Your instructions. Retype exactly every line from the one that includes "(391, 799) = (432, 600): pink" through the final line of the listing, both ends kept, and omit the pictures.

Data listing.

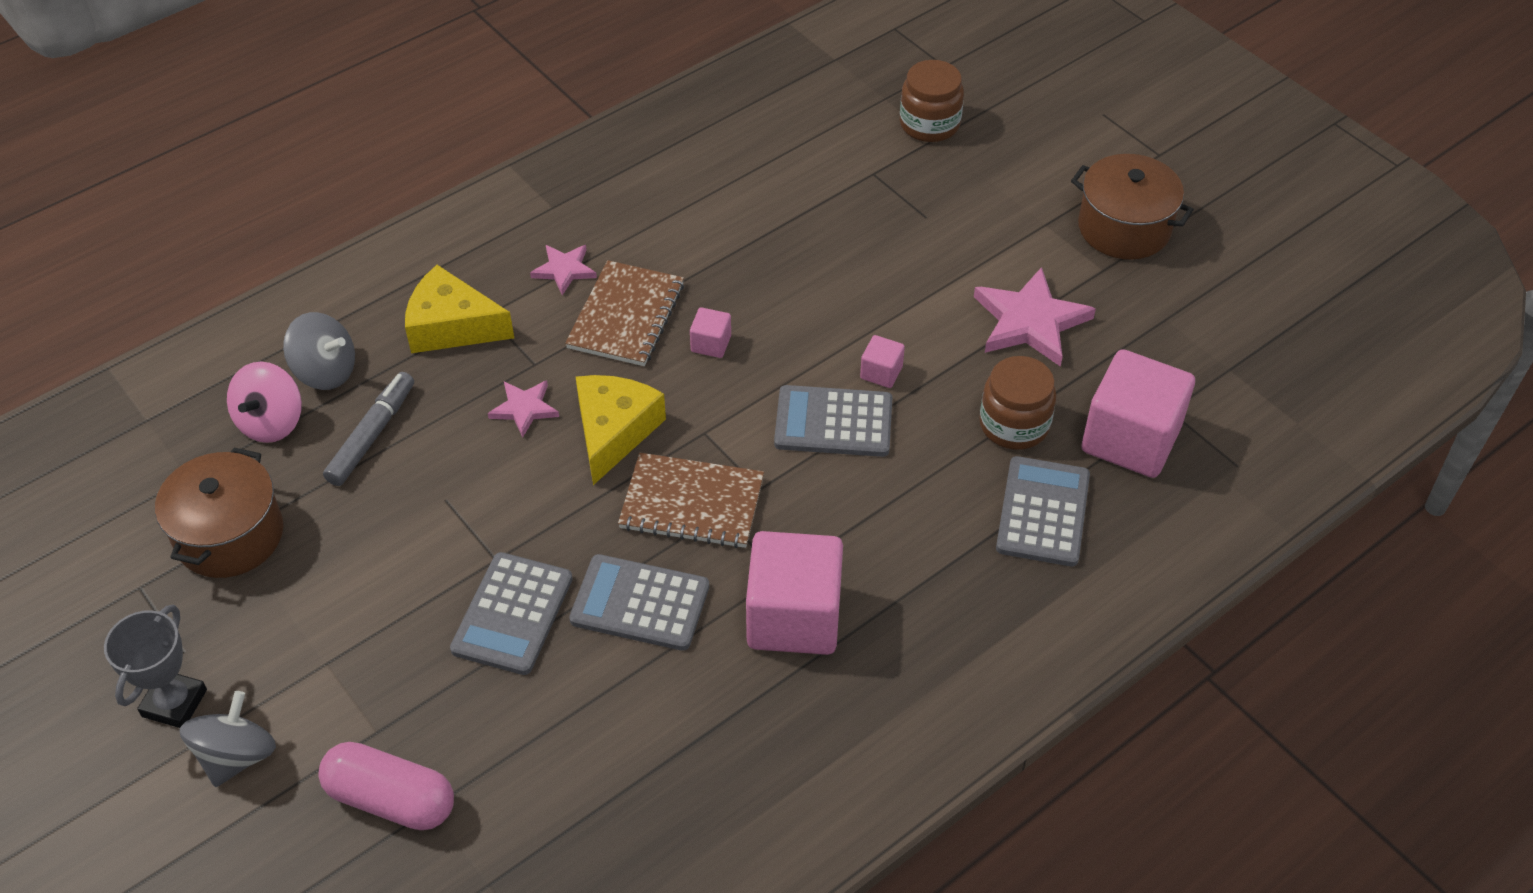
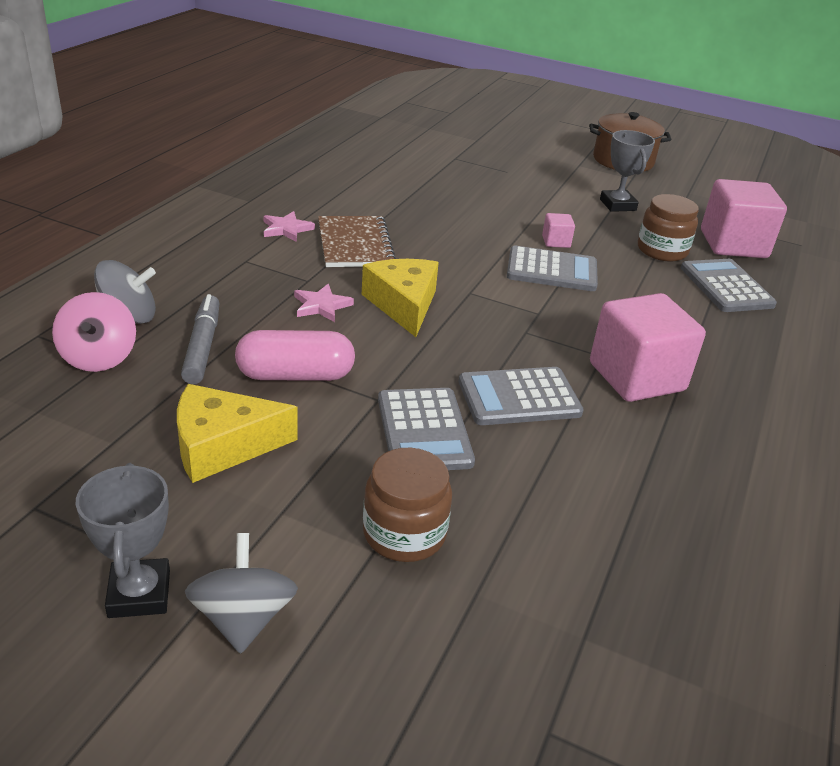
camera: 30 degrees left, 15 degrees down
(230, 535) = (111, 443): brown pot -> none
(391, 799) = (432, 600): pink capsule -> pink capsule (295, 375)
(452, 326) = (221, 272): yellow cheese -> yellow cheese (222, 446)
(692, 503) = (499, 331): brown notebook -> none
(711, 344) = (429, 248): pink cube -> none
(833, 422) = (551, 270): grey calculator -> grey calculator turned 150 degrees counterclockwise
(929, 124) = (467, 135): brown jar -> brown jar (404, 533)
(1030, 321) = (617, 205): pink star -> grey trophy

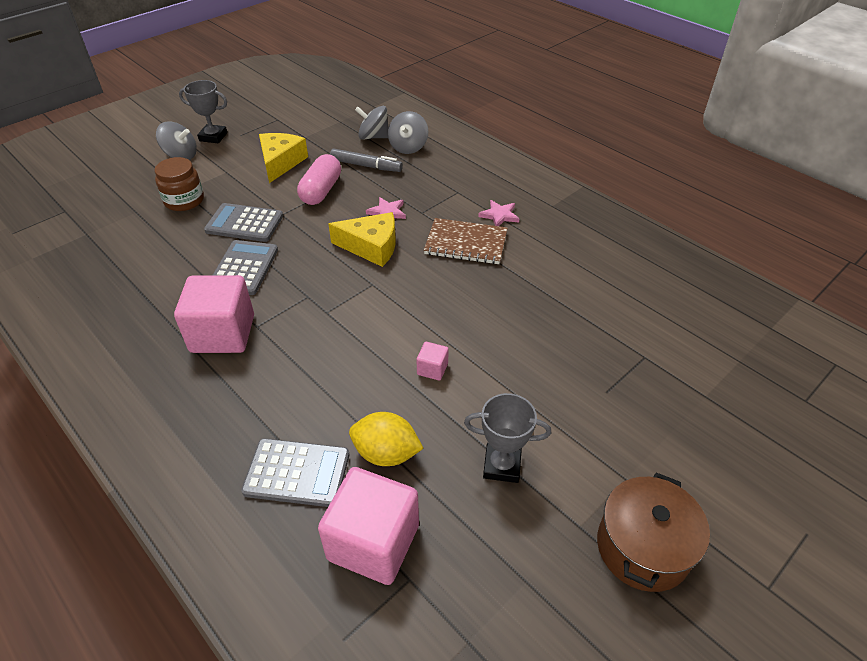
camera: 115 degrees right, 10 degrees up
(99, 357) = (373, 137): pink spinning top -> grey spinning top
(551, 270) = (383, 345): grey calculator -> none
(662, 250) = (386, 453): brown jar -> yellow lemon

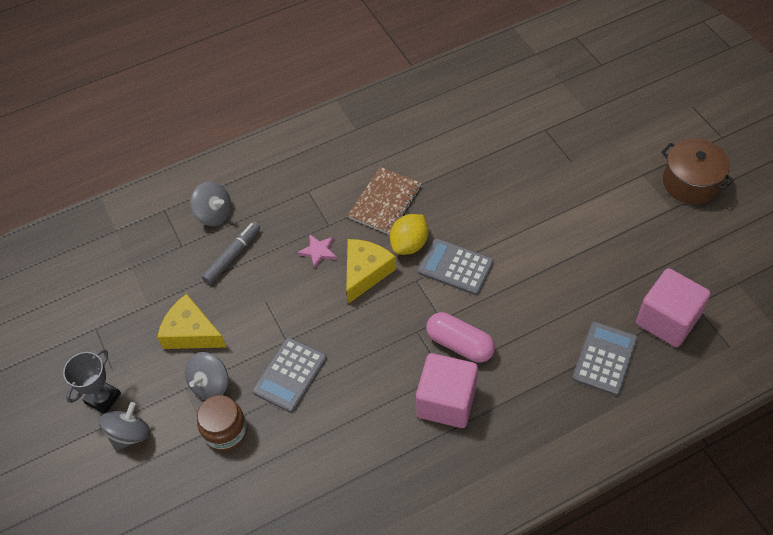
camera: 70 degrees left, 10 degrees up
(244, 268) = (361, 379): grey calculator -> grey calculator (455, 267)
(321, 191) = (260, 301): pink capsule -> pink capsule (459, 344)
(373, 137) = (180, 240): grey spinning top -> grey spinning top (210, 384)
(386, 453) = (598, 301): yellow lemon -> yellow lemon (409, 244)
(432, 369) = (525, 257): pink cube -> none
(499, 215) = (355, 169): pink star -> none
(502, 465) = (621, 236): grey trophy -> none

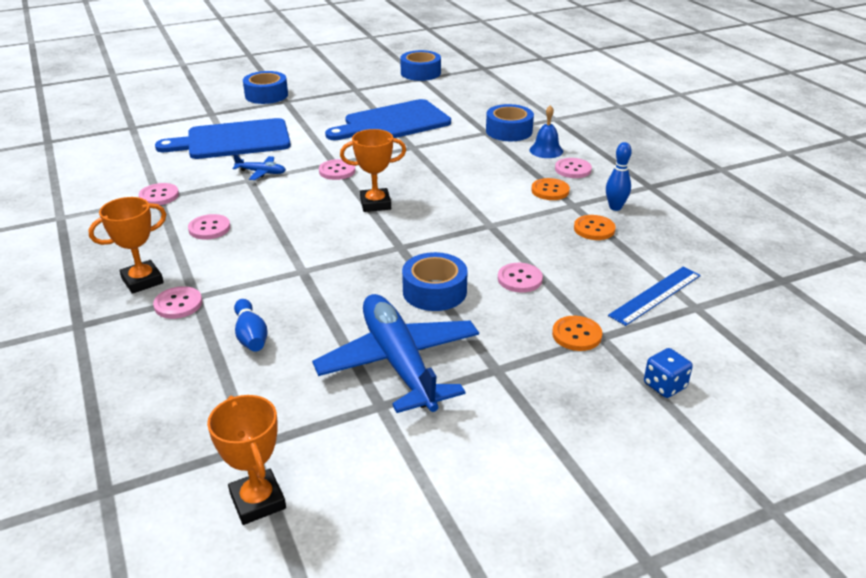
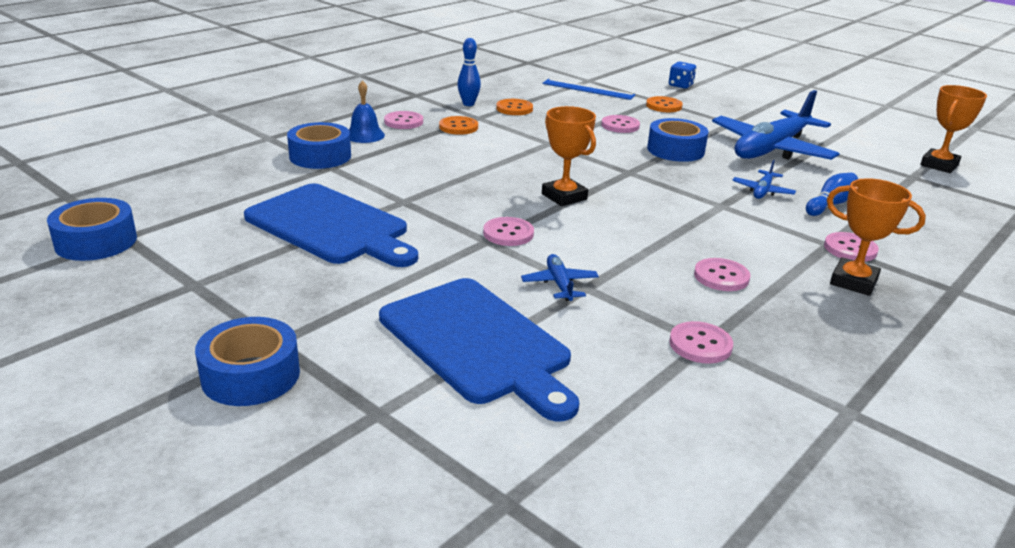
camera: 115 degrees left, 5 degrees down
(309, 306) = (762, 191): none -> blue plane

Expected answer.
(391, 799) = (432, 600): pink capsule -> pink capsule (295, 375)
(452, 326) = (221, 272): yellow cheese -> yellow cheese (222, 446)
(692, 503) = (499, 331): brown notebook -> none
(711, 344) = (429, 248): pink cube -> none
(833, 422) = (551, 270): grey calculator -> grey calculator turned 150 degrees counterclockwise
(929, 124) = (467, 135): brown jar -> brown jar (404, 533)
(1030, 321) = (617, 205): pink star -> grey trophy

camera: 115 degrees right, 10 degrees up
(99, 357) = (373, 137): pink spinning top -> grey spinning top
(551, 270) = (383, 345): grey calculator -> none
(662, 250) = (386, 453): brown jar -> yellow lemon

camera: 70 degrees left, 10 degrees up
(244, 268) = (361, 379): grey calculator -> grey calculator (455, 267)
(321, 191) = (260, 301): pink capsule -> pink capsule (459, 344)
(373, 137) = (180, 240): grey spinning top -> grey spinning top (210, 384)
(386, 453) = (598, 301): yellow lemon -> yellow lemon (409, 244)
(432, 369) = (525, 257): pink cube -> none
(499, 215) = (355, 169): pink star -> none
(502, 465) = (621, 236): grey trophy -> none

camera: 115 degrees left, 5 degrees down
(309, 306) = (762, 191): none -> blue plane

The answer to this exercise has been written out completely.